• [TASK GOAL]:
Each line of the records containing "cheese" is to be copied out and returned.

• [DATASET EXTRACT]:
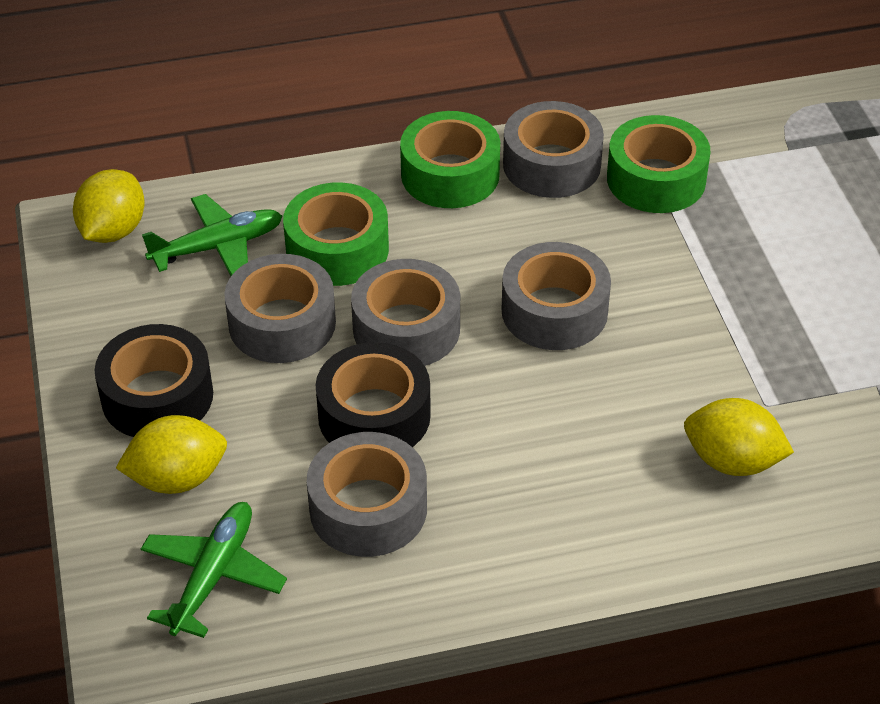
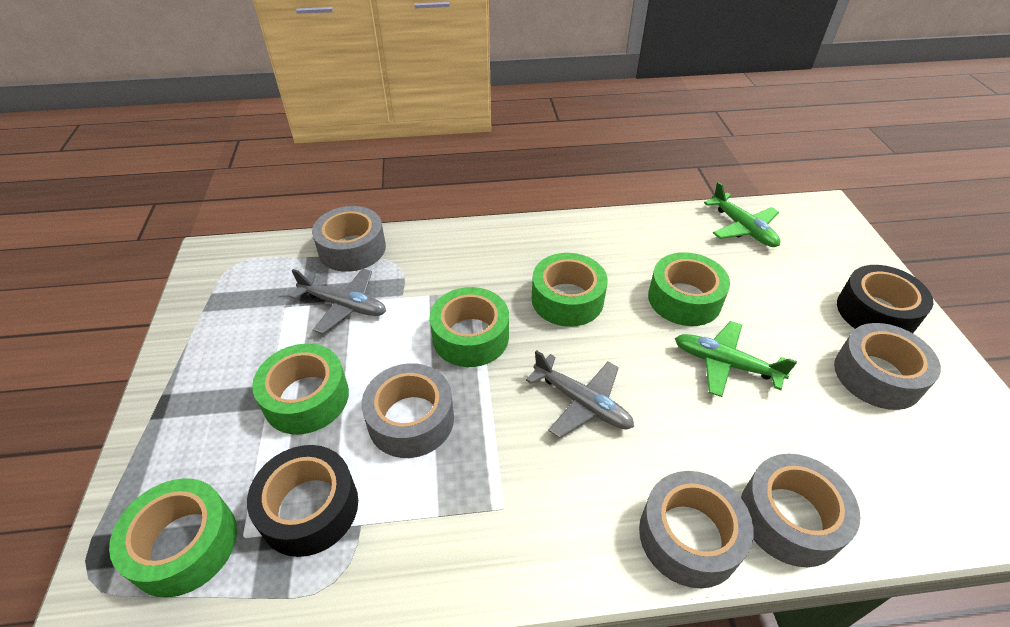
green tape: 3 -> 5
grey plane: 0 -> 2
yellow lemon: 3 -> 0

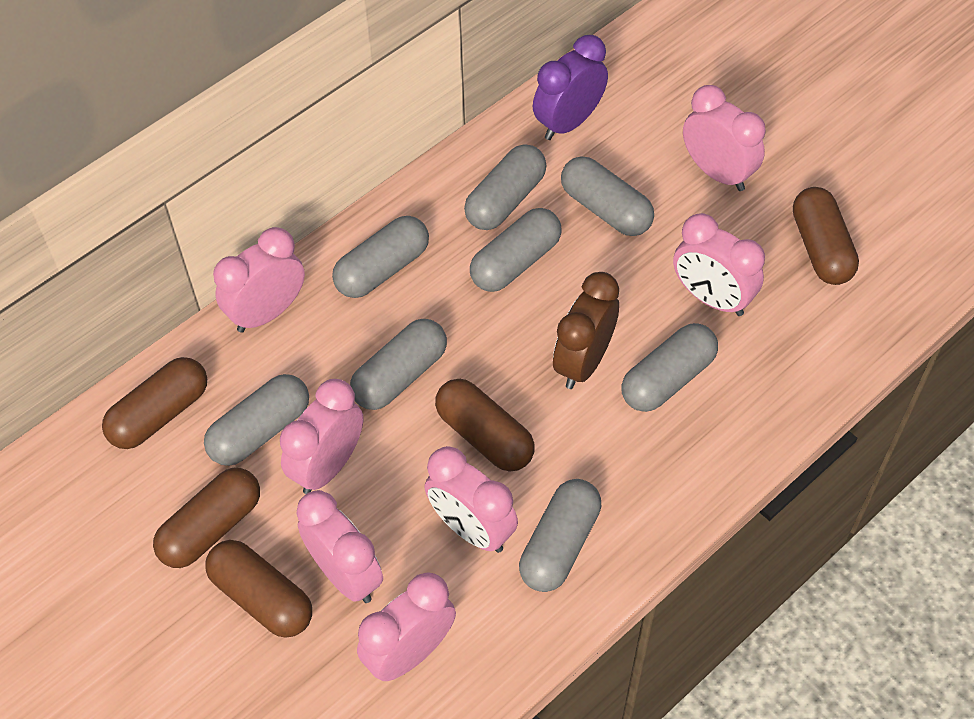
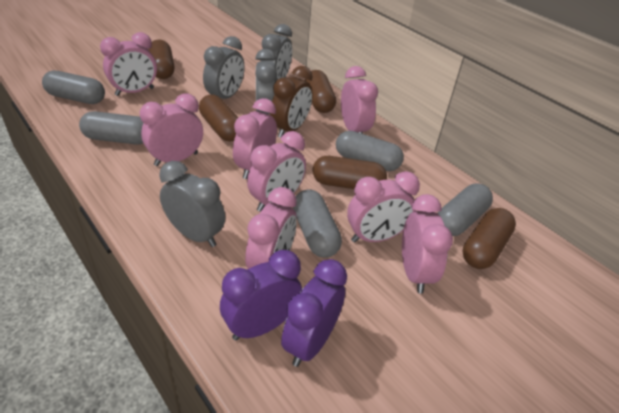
grey capsule: 8 -> 5
grey clock: 0 -> 4
pink clock: 7 -> 8
purple clock: 1 -> 2

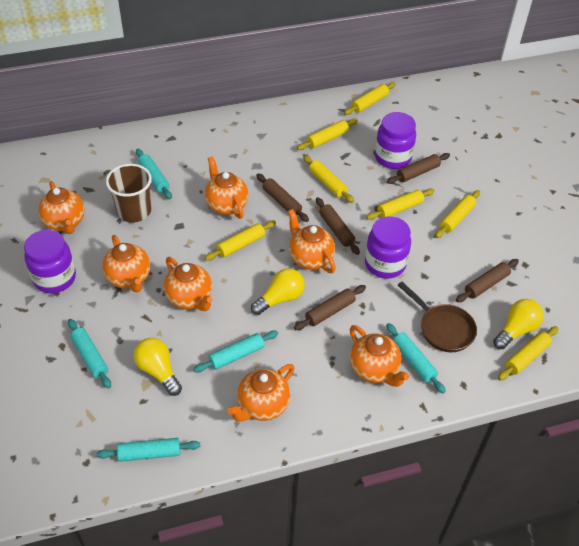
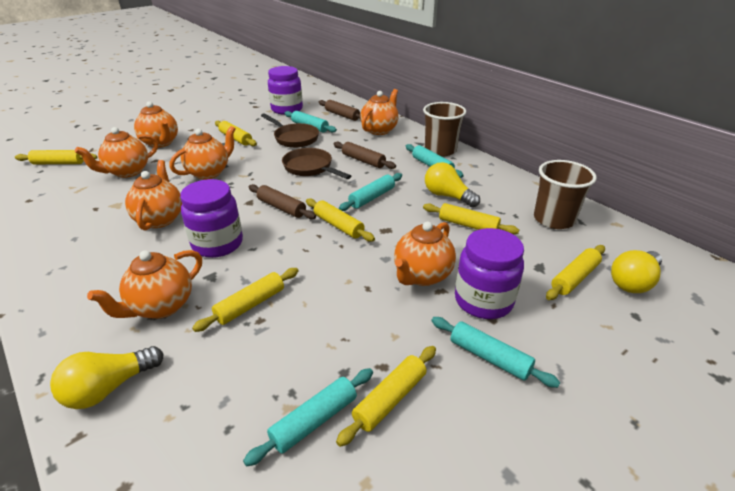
brown cup: 1 -> 2
brown pan: 1 -> 2
brown rolling pin: 5 -> 3

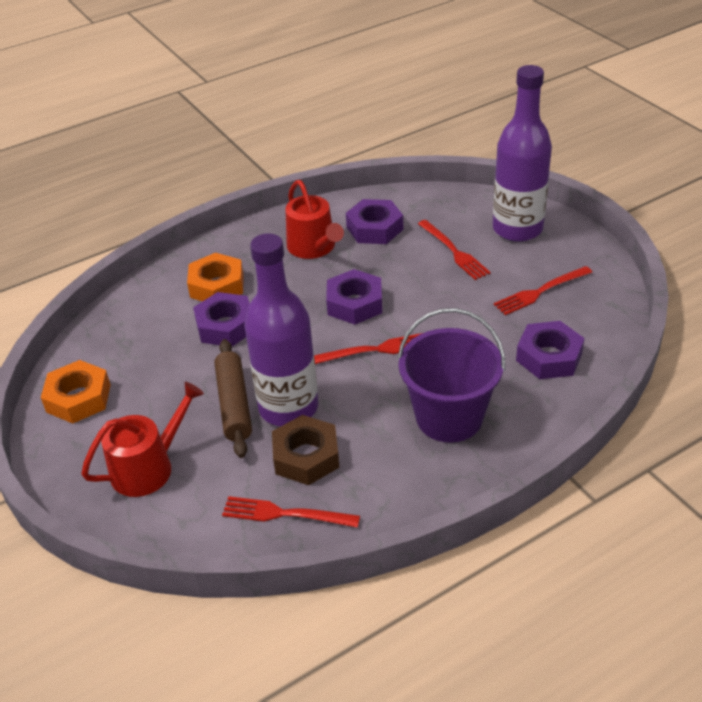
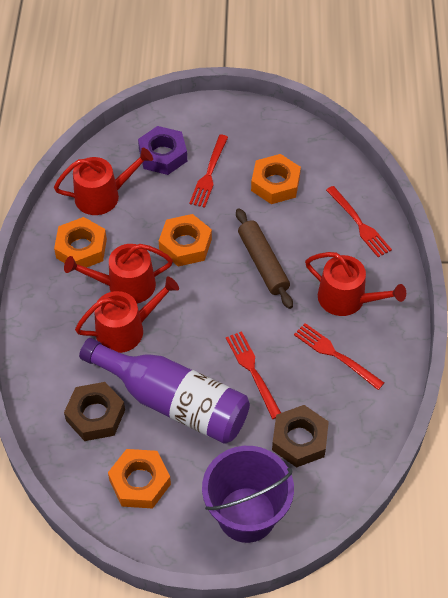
brown nut: 1 -> 2
orange nut: 2 -> 4
purple bottle: 2 -> 1
purple nut: 4 -> 1
red watering can: 2 -> 4

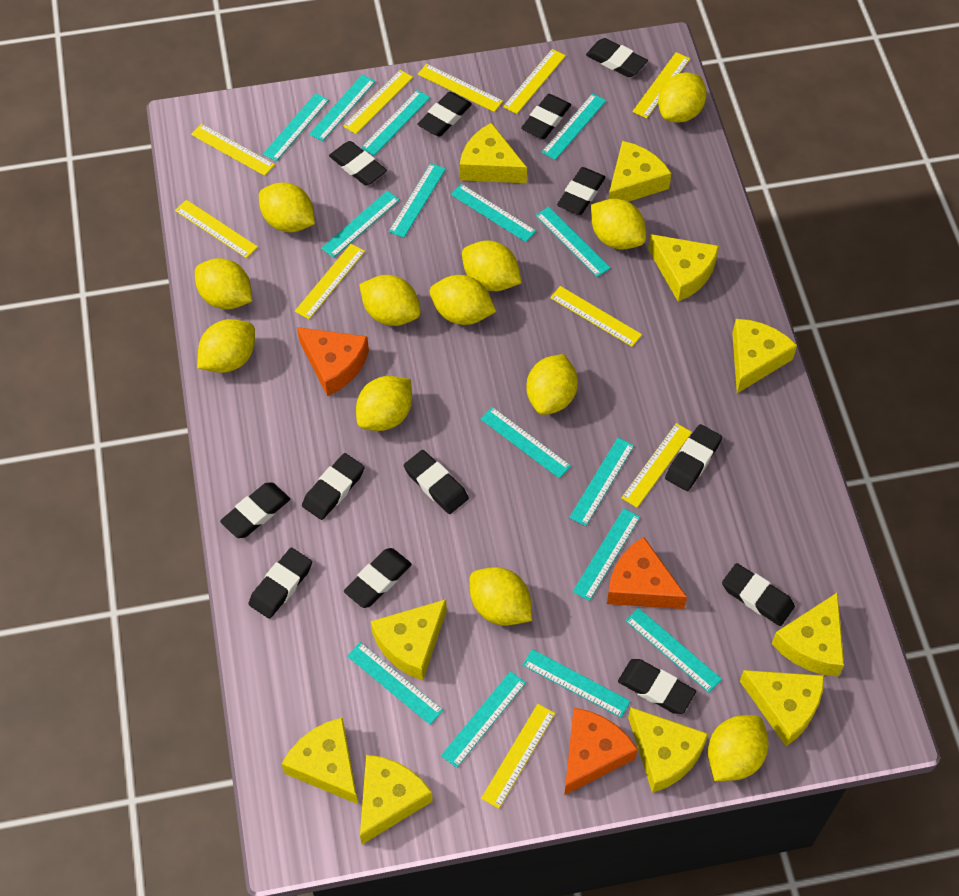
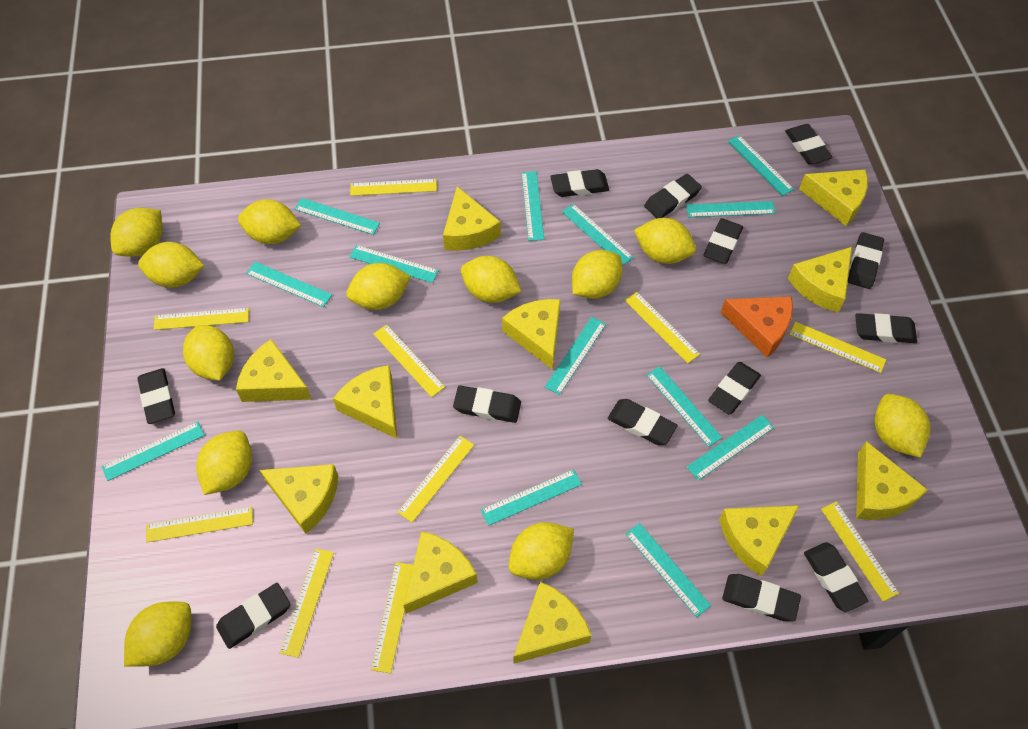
orange cheese: 3 -> 1
turquoise ruler: 15 -> 13
yellow cheese: 10 -> 11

• [TASK RESULT]:
orange cheese: 3 -> 1
yellow cheese: 10 -> 11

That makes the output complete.